*Work instructions*
Only the lines from the one containing "brown hexagon: rotated" to the end of the entries should be written out, each exactly as it stands, both ends included.

(Colored shape movement records)
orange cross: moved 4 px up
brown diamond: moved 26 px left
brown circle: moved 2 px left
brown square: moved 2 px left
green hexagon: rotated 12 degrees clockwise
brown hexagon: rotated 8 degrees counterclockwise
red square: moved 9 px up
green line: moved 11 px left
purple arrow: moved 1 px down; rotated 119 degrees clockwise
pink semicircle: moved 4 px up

*Your response*
brown hexagon: rotated 8 degrees counterclockwise
red square: moved 9 px up
green line: moved 11 px left
purple arrow: moved 1 px down; rotated 119 degrees clockwise
pink semicircle: moved 4 px up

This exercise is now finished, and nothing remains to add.